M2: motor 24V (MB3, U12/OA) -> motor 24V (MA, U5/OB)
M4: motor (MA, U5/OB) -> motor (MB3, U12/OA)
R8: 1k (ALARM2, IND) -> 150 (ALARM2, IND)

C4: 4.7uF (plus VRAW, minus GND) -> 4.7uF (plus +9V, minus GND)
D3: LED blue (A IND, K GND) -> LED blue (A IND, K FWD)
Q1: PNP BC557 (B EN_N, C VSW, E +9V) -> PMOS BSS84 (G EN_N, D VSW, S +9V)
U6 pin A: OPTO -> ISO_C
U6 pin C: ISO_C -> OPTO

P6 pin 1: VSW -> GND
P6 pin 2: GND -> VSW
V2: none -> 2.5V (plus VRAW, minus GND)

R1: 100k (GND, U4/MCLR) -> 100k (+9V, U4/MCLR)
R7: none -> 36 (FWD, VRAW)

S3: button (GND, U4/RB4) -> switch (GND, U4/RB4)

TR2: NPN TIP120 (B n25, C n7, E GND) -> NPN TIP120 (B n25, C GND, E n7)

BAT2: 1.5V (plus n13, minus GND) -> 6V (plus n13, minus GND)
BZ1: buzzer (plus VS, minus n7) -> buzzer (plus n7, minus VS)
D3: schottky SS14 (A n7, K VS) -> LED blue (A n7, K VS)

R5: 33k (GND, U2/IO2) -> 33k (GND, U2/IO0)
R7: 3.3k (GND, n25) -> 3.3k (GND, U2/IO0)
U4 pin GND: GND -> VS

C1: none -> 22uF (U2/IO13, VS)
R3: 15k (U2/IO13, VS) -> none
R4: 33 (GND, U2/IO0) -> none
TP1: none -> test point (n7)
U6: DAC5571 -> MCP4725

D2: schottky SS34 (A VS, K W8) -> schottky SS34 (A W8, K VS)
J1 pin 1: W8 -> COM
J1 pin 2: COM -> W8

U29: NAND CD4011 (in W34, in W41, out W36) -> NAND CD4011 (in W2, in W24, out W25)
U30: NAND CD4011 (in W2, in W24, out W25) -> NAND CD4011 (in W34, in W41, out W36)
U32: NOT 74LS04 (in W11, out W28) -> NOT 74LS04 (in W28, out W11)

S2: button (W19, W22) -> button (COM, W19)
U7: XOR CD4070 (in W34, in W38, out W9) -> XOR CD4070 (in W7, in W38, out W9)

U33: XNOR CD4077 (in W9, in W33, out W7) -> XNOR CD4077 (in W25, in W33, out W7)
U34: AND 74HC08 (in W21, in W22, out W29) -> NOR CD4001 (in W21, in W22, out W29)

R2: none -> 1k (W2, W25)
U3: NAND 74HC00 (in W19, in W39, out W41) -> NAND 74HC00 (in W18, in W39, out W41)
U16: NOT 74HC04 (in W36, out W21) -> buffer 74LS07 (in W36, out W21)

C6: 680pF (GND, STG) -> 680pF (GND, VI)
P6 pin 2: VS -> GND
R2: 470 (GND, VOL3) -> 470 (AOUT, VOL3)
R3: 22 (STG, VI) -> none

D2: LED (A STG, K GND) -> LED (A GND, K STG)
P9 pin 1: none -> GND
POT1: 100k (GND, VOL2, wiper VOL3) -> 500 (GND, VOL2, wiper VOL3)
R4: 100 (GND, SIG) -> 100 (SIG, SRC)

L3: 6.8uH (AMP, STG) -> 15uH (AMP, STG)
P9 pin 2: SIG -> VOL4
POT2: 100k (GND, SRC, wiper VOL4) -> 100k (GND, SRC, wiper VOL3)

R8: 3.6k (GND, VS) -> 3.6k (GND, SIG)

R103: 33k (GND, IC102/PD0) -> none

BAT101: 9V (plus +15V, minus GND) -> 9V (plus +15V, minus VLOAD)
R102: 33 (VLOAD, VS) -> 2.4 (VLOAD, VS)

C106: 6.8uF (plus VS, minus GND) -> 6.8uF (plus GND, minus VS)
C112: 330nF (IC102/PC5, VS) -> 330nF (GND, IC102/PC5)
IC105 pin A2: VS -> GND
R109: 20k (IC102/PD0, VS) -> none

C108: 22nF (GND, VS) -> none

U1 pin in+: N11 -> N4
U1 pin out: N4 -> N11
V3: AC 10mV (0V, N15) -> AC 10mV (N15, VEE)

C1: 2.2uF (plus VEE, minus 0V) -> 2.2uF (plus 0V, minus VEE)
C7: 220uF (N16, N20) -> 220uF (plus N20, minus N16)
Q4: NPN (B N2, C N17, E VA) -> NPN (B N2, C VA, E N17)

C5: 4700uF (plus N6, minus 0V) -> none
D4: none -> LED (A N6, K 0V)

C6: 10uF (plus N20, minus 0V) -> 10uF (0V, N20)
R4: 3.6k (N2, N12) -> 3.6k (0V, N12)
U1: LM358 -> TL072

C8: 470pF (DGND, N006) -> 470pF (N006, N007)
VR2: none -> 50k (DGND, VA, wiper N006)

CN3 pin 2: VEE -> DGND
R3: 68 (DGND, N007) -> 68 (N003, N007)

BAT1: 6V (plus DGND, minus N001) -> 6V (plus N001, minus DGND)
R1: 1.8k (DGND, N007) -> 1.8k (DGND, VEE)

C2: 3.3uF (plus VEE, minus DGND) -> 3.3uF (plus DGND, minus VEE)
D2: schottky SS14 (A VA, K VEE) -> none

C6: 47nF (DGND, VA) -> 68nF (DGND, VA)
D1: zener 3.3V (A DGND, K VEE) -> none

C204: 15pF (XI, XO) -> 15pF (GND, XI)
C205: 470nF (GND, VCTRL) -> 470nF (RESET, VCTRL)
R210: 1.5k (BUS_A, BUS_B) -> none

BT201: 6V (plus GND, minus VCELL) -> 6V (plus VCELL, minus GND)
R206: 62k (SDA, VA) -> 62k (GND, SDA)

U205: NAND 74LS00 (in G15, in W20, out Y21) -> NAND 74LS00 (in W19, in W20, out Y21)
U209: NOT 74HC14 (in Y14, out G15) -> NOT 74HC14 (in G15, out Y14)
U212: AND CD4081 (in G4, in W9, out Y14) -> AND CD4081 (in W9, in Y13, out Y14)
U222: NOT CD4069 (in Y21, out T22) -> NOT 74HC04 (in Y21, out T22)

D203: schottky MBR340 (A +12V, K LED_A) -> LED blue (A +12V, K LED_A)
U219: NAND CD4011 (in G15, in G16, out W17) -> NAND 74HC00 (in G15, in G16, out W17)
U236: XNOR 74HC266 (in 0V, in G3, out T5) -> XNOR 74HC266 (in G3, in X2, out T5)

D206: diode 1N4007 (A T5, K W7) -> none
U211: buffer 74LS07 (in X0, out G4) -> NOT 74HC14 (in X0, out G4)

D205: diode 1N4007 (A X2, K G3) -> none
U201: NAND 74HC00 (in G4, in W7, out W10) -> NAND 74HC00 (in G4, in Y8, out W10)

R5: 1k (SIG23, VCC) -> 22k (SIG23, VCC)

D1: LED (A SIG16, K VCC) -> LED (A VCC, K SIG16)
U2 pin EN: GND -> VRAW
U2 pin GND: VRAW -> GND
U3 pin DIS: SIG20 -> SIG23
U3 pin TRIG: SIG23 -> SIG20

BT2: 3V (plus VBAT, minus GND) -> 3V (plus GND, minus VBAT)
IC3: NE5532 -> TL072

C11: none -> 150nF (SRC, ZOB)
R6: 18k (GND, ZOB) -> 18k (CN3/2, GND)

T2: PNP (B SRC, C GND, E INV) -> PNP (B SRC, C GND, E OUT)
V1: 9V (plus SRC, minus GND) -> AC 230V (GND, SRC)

→ Work order: Taking the listing above as the source, transcribe only the lines starting at the line with "U34: AND 74HC08" and going through the line with "P9 pin 1: none -> GND", unaltered and with both ends included.

→ Expected answer:
U34: AND 74HC08 (in W21, in W22, out W29) -> NOR CD4001 (in W21, in W22, out W29)

R2: none -> 1k (W2, W25)
U3: NAND 74HC00 (in W19, in W39, out W41) -> NAND 74HC00 (in W18, in W39, out W41)
U16: NOT 74HC04 (in W36, out W21) -> buffer 74LS07 (in W36, out W21)

C6: 680pF (GND, STG) -> 680pF (GND, VI)
P6 pin 2: VS -> GND
R2: 470 (GND, VOL3) -> 470 (AOUT, VOL3)
R3: 22 (STG, VI) -> none

D2: LED (A STG, K GND) -> LED (A GND, K STG)
P9 pin 1: none -> GND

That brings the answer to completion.